Collected data entries
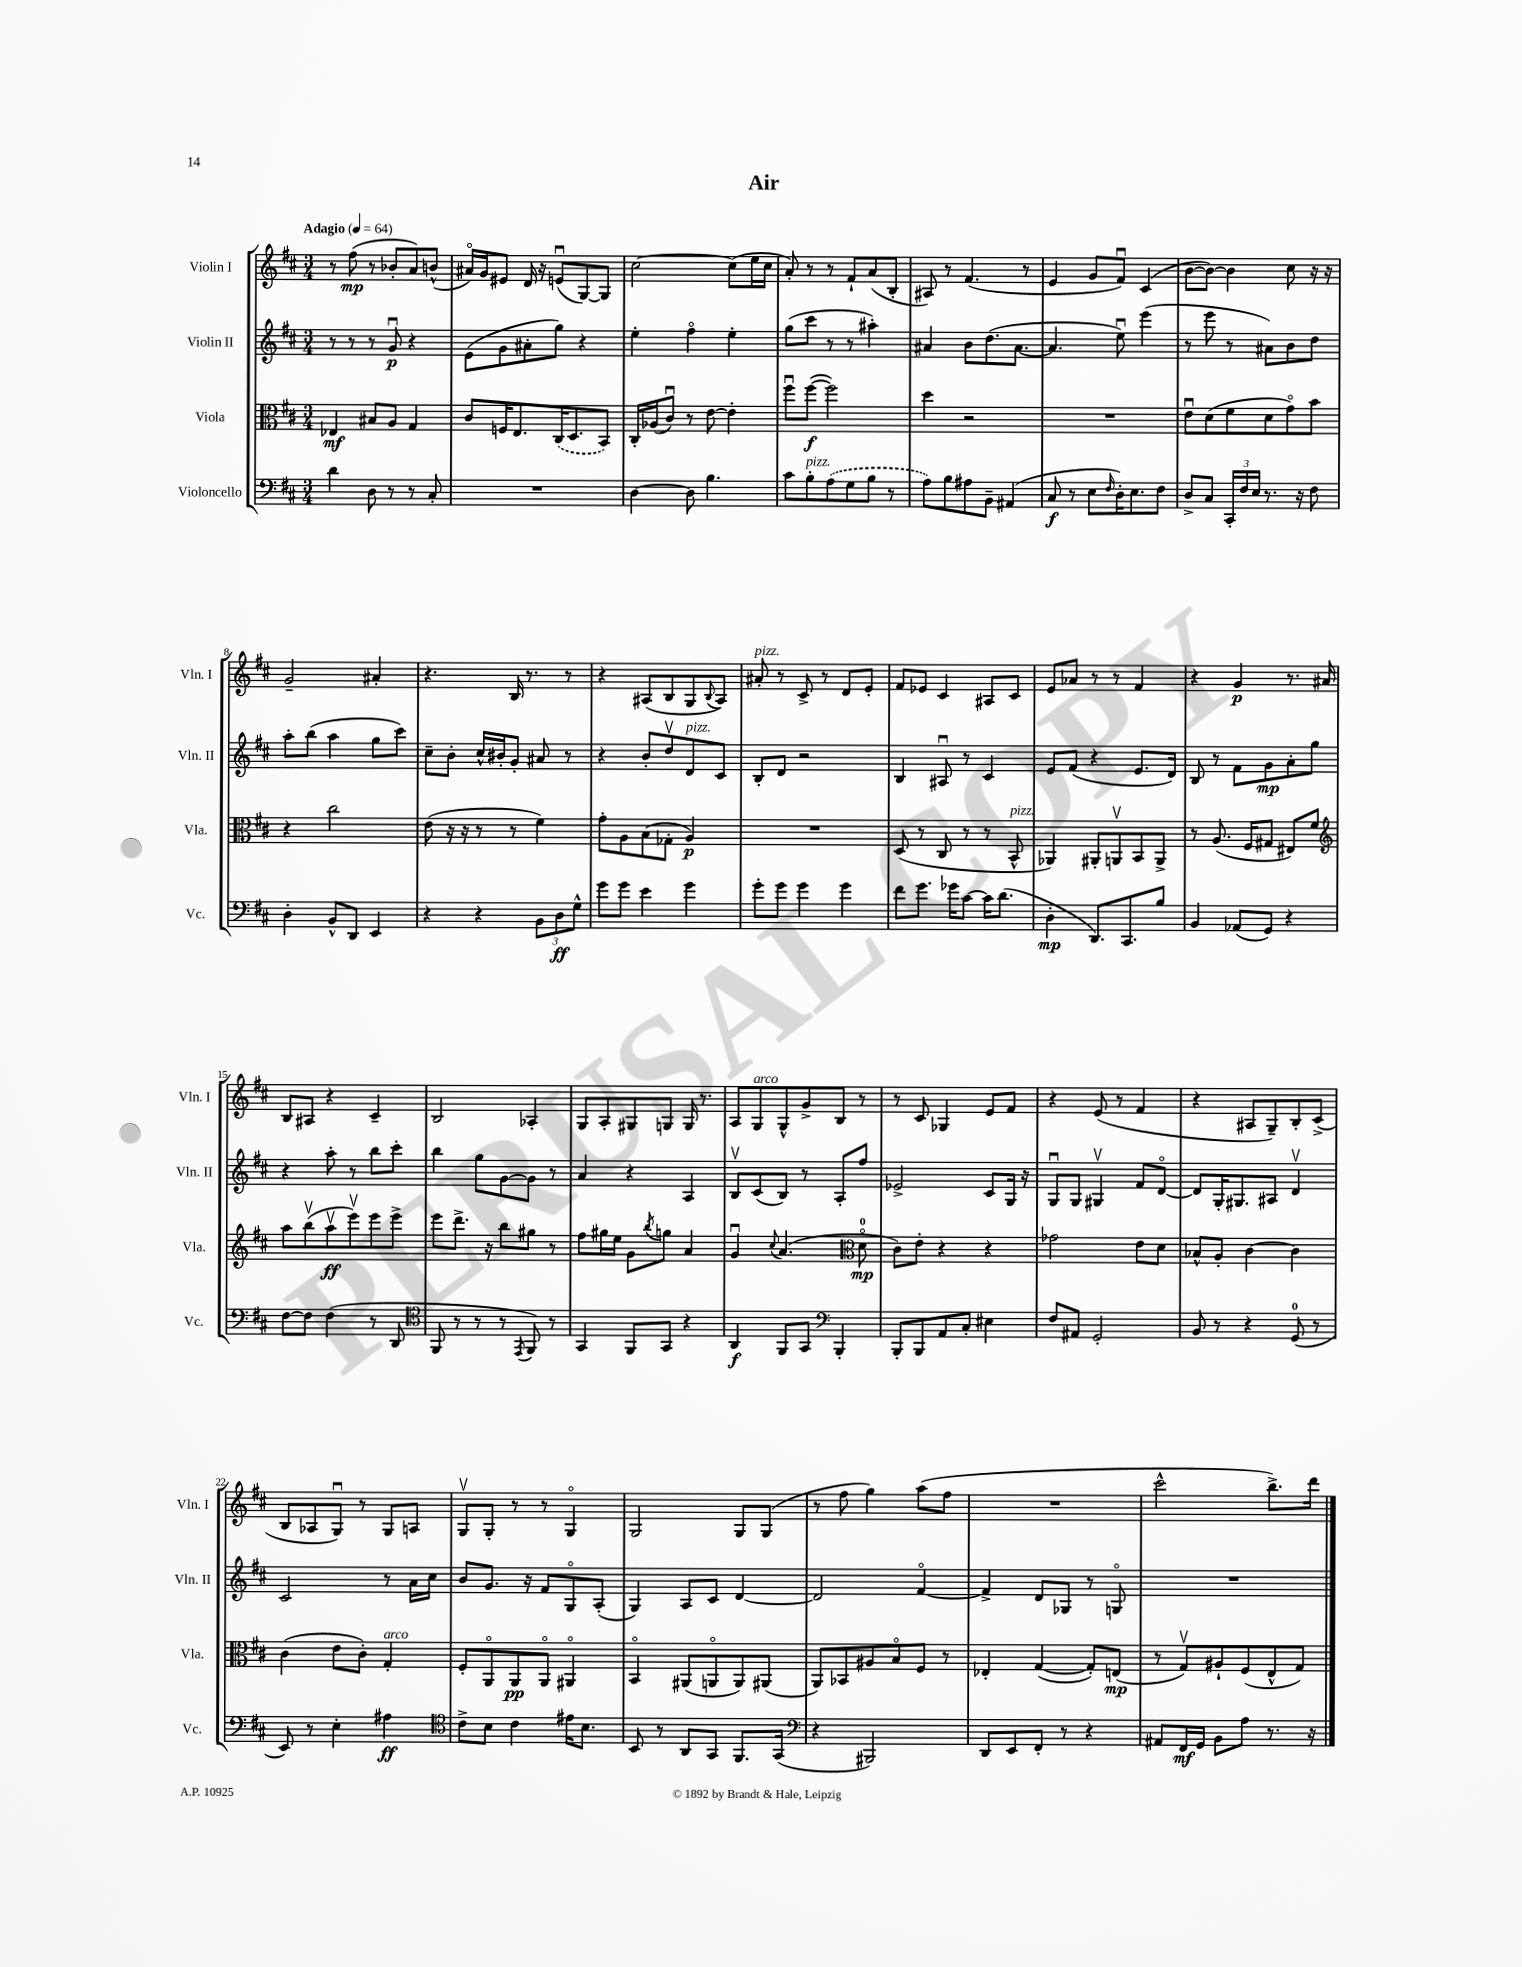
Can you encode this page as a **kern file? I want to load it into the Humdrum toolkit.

**kern	**kern	**kern	**kern
*staff4	*staff3	*staff2	*staff1
*clefF4	*clefC3	*clefG2	*clefG2
*k[f#c#]	*k[f#c#]	*k[f#c#]	*k[f#c#]
*M3/4	*M3/4	*M3/4	*M3/4
*MM64	*MM64	*MM64	*MM64
4d\	4E-/	8r	8r
.	.	8r	(8ff#\
8D\	8B#/L	8r	8r
8r	8A/J	8gu/	8b-'/L
8r	4G/	4r	8a/)
8C#'/	.	.	(8b^^/J
=	=	=	=
2.r	8c#/L	(8e\L	16a#o/LL)
.	.	.	16g/J
.	16F/K	8g\	8e#/J
.	8.E/	.	.
.	.	8a#'\	16d/
.	.	.	16r
.	(16C#/K	8gg\J)	(8eu/L
.	8.D/	.	.
.	.	4r	[8G/)
.	8BB/J)	.	8G/]J
=	=	=	=
[4D\	16C#'/LL	4ee'\	[2cc#\
.	(16A-/J	.	.
.	8c#u/J)	.	.
8D\]	8r	4ff#o\	.
4.B\	[8e\	.	.
.	4e'\]	4ee'\	(8cc#\]L
.	.	.	16ee\L
.	.	.	16cc#\JJ
=	=	=	=
8c#\L	8ff#u\L	(8gg\L	8a'/)
8B'\	([8ff#\J	8ccc#\J	8r
(8A\	2ff#\])	8r	8r
8G\	.	8r	8f#`/L
8B\J	.	4aa#'\)	(8a/
8r	.	.	8B'/J
=	=	=	=
8A\L)	4dd\	4a#/	8A#/)
8B\	.	.	8r
8A#\	2r	8b\L	(4.f#/
8BB~\J	.	(8.dd\	.
(4AA#/	.	.	.
.	.	[8.a#\J	.
.	.	.	8r
=	=	=	=
8C#/	2.r	4.a#/]	4e/
8r	.	.	.
8E\L	.	.	8g/L
16qqF#/	.	.	.
16D'\K)	.	8eeu\)	8f#u/J)
8.E\	.	.	.
.	.	(4eee\	(4c#/
8F#\J	.	.	.
=	=	=	=
8D^/L	8eu\L	8r	[8b\L
8C#/J	(8d\	8eee\	8b\_J)
24CC#'/LL	8f#\	8r	4b\]
24F#/	.	.	.
24E/JJ	.	.	.
8.r	8d\	8a#\L)	.
.	8go\)	8b\	8cc#\
16r	.	.	.
8F#\	8b\J	8dd\J	16r
.	.	.	16r
=	=	=	=
4D'\	4r	8aa'\L	2g~/
.	.	(8bb\J	.
8BB^^/L	2cc#\	4aa\	.
8DD/J	.	.	.
4EE/	.	8gg\L	4a#'/
.	.	8ccc#\J)	.
=	=	=	=
4r	(8e\	8cc#~\L	4.r
.	16r	8b'\J	.
.	16r	.	.
4r	8r	16cc#^^/LL	.
.	.	16b#'/J	.
.	8r	8g'/J	16B/
.	.	.	8.r
12BB\L	4f#\)	8a#/	.
12D\	.	.	.
.	.	8r	8r
12G^^\J	.	.	.
=	=	=	=
8g\L	8g'\L	4r	4r
8g\J	8A\	.	.
4e\	(8B\	8b'/L	(8A#/L
.	8G-'\J	8ddv/	8B/
4g\	4A/)	8d/	8G/
.	.	.	8qqB/
.	.	8c#/J	8A#/J)
=	=	=	=
8g'\L	2.r	8B'/L	8a#'/
8g\J	.	8d/J	8r
4g\	.	2r	8c#^/
.	.	.	8r
4g\	.	.	8d/L
.	.	.	8e'/J
=	=	=	=
8f#\L	(8D/	4B/	8f#/L
8.g\J	8r	.	8e-/J
.	8C#/	8A#u/	4c#/
16g-\LK	.	.	.
[8c#\J	8r	8r	.
16c#\]LK	8r	4c#/	8A#/L
(8.d\J	.	.	.
.	8BB^^/	.	8c#/J
=	=	=	=
4D'\	4AA-/)	8e/L	8e/L
.	.	(8f#/J	8a-/J
8.DD/L)	8AA#'/L	4r	8r
.	8AAv/	.	8r
8.CC#/	.	.	.
.	8BB/	8.e/L	4f#/
8B/J	8AA^/J	.	.
.	.	16d/Jk)	.
=	=	=	=
4BB/	8r	8B/	4r
.	(8.A/	8r	.
(8AA-/L	.	8f#\L	4g/
.	16F#/LK	.	.
8GG/J)	8G#/J	8g\	.
4r	8E#/L)	8a'\	8.r
.	8f#/J	8gg\J	.
.	.	.	16a#/
=	=	=	=
*	*clefG2	*	*
[8F#\L	8aa\L	4r	8B/L
8F#\]J	(8bbv\	.	8A#/J
(4F#\	8aav\	8aa'\	4r
.	8eeev\)	8r	.
8r	8eee\	8bb\L	4c#~/
8DD/	8eee^\J	8ccc#'\J	.
=	=	=	=
*clefC4	*	*	*
8FF#/	8eee\L	4bb\	2B/
8r	8.ddd^\J	.	.
8r	.	8gg\L	.
.	16r	.	.
8r	8bb\L	[8g\	.
8qEE/	.	.	.
8FF#/)	8gg#\J	8g\]J	4A-'/
8r	8r	8r	.
=	=	=	=
4GG/	8ff#\L	4a/	8G/L
.	16gg#\L	.	8A'/
.	16ee\JJ	.	.
8FF#/L	8g\L	4r	8G#/
.	8qbb/	.	.
8GG/J	8gg\J	.	8G/J
4r	4a/	4A/	16G/
.	.	.	8.r
=	=	=	=
4AA/	4gu/	8Bv/L	8A/L
.	.	(8c#/	8G/
.	8qqcc#/	.	.
8FF#/L	(4.a/	8B/J)	8G^^/
8GG/J	.	8r	8g^/
*clefF4	*	*	*
4BBB'/	.	8A'/L	8B/J
*	*clefC3	*	*
.	8do\	8ff#/J	8r
=	=	=	=
8BBB'/L	8c#\L)	2e-^/	8r
8BBB/	8e'\J	.	8c#/
8AA/	4r	.	4G-/
8C#'/J	.	.	.
4E#\	4r	8c#/L	8e/L
.	.	16G/Jk	8f#/J
.	.	16r	.
=	=	=	=
8F#/L	2g-\	8Gu/L	4r
8AA#/J	.	8G/J	.
2GG'/	.	4G#v/	(8e/
.	.	.	8r
.	8e\L	8f#/L	4f#/
.	8d\J	[8do/J	.
=	=	=	=
8BB/	8B-^^/L	8d/]L	4r
8r	8A'/J	16G'/K	.
.	.	8.G#/	.
4r	[4c#\	.	8A#/L
.	.	8A#/J	8G~/)
(8GG/	4c#\]	4dv/	8B'/
8r	.	.	(8c#^/J
=	=	=	=
8EE/)	(4c#\	2c#/	8B/L
8r	.	.	8A-/
4E'\	8e\L	.	8Gu/J)
.	8c#'\J)	.	8r
4A#\	4G'/	8r	8G/L
.	.	16a\LL	8A/J
.	.	16cc#\JJ	.
=	=	=	=
*clefC4	*	*	*
8c#^\L	8F#'/L	8b/L	8Gv/L
8B\J	8AAo/	8.g/J	8G'/J
4c#\	8AA/	.	8r
.	.	16r	.
.	8AAo/J	8f#/L	8r
16e#\LK	4AA#o/	8Go/	4Go/
8.B\J	.	.	.
.	.	(8A'/J	.
=	=	=	=
8BB/	4BBo/	4G/)	2G/
8r	.	.	.
8AA/L	(8AA#/L	8A/L	.
8GG/J	8AAo/	8c#/J	.
8.FF#/L	8AA/)	[4d/	8G/L
.	(8AA#/J	.	(8G/J
(16GG/Jk	.	.	.
=	=	=	=
*clefF4	*	*	*
4r	8AA/L)	2d/]	8r
.	8BB-/	.	8ff#\
2BBB#/)	8A#/	.	4gg\)
.	8Bo/	.	.
.	8F#/J	[4f#o/	(8aa\L
.	8r	.	8ff#\J
=	=	=	=
8DD/L	4E-'/	4f#^/]	2.r
8EE/	.	.	.
8FF#'/J	([4G/	8d/L	.
8r	.	8G-/J	.
4r	8G'/]L)	8r	.
.	(8E/J	8Go/	.
=	=	=	=
8AA#/L	8r	2.r	2ccc#^^\
16FF#/L	8Gv/L)	.	.
16GG/JJ	.	.	.
8BB\L	8A#`/	.	.
8A\J	(8F#/	.	.
8.r	8E^^/	.	8.bb^\L)
.	8G/J)	.	.
16r	.	.	16ddd\Jk
==	==	==	==
*-	*-	*-	*-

Your task
Locate each line above that contains the string "kern", and copy every such line in full.

Task solution
Can you encode this page as a **kern file? I want to load it into the Humdrum toolkit.
**kern	**kern	**kern	**kern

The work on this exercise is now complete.